→ Problem to work on
Give every line from the entries that contains "glasses".

→ Stored items from a collection
====
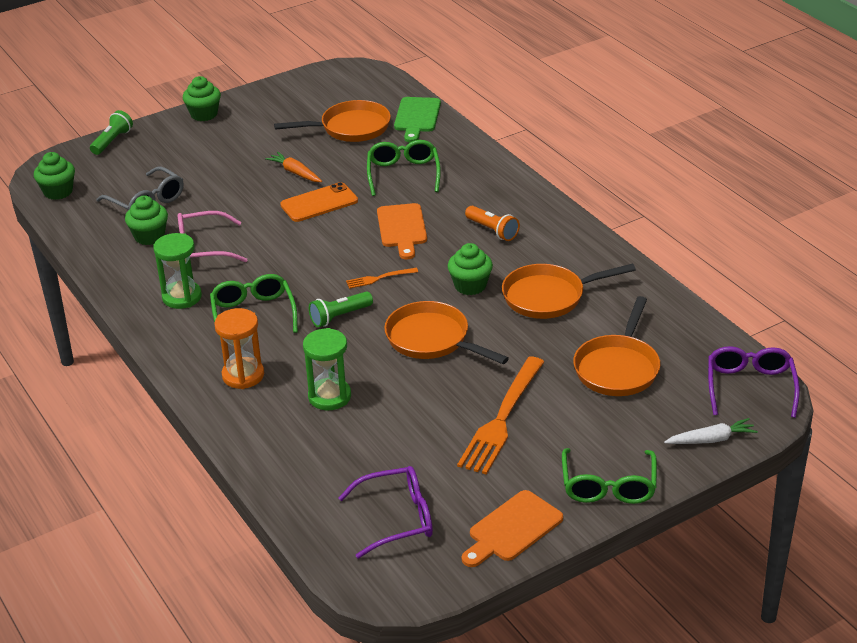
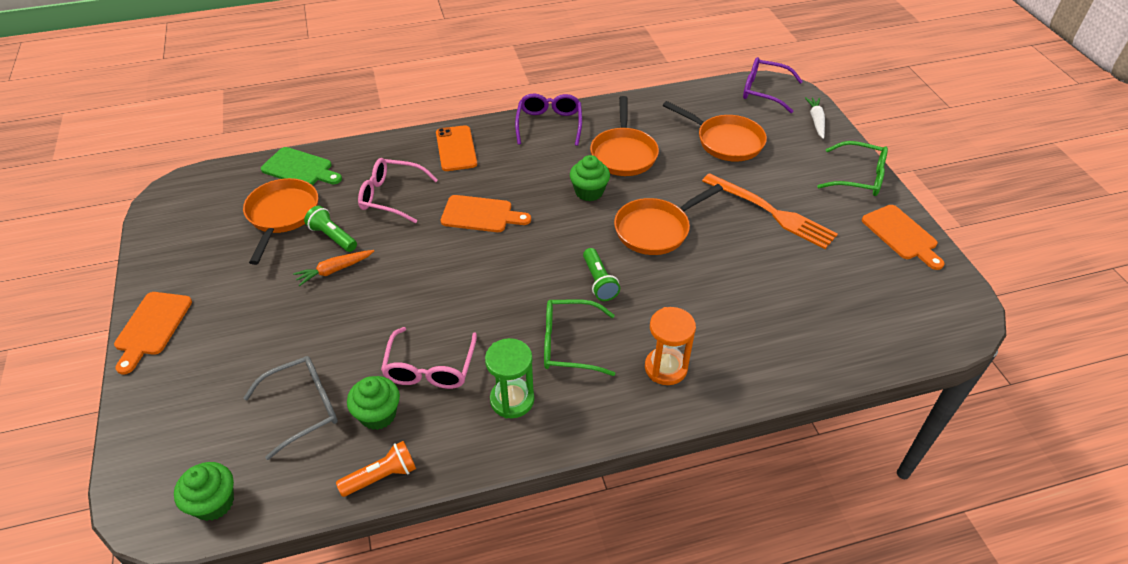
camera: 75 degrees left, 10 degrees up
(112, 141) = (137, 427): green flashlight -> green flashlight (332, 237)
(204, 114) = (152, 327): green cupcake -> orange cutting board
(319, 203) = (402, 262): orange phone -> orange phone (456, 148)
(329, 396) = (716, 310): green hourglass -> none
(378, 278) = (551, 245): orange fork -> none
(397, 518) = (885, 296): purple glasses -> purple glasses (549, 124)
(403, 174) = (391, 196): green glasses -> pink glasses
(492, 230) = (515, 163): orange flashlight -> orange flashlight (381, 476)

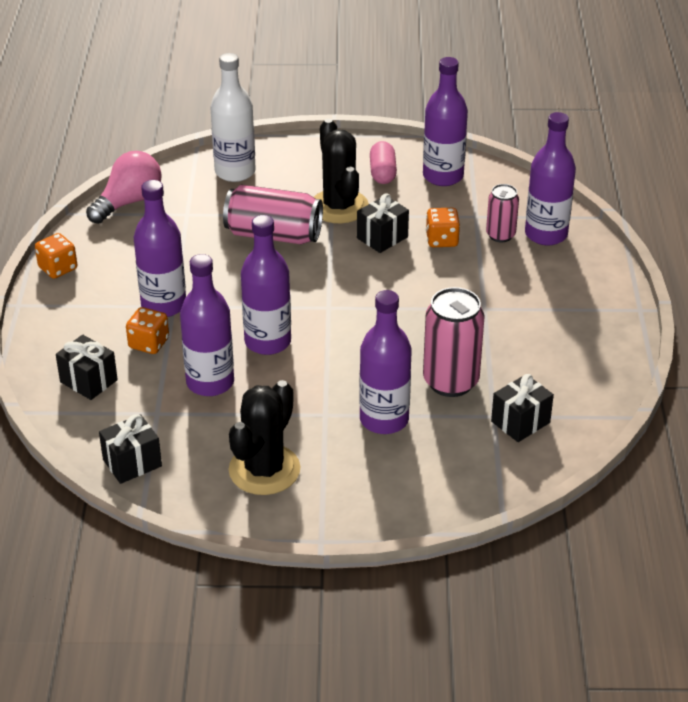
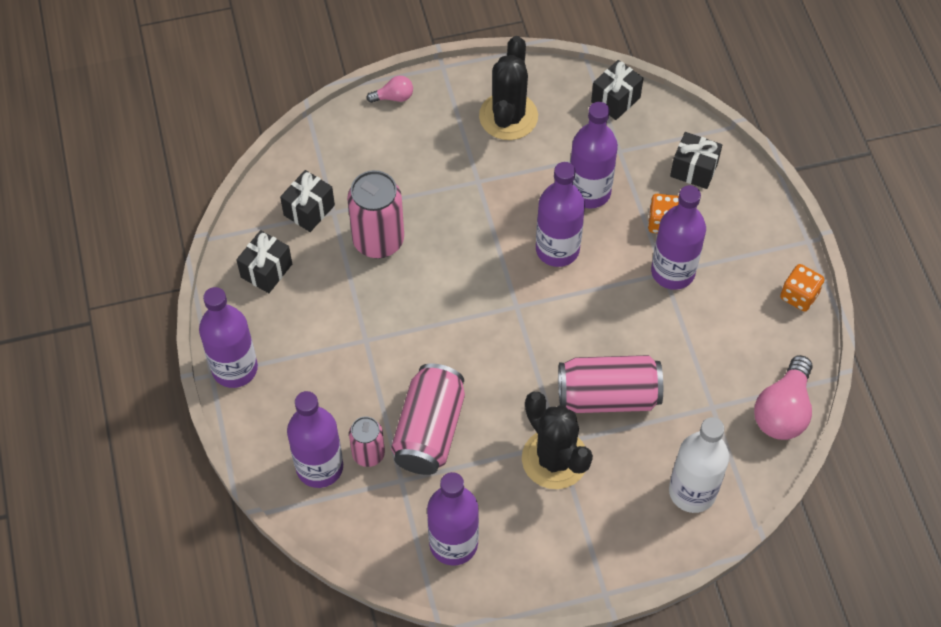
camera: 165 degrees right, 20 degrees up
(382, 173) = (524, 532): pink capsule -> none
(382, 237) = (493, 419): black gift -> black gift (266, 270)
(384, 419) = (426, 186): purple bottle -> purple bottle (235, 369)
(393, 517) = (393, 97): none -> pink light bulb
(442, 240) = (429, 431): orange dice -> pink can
====
→ Exercise solution
(397, 518) = (885, 296): purple glasses -> purple glasses (549, 124)
(403, 174) = (391, 196): green glasses -> pink glasses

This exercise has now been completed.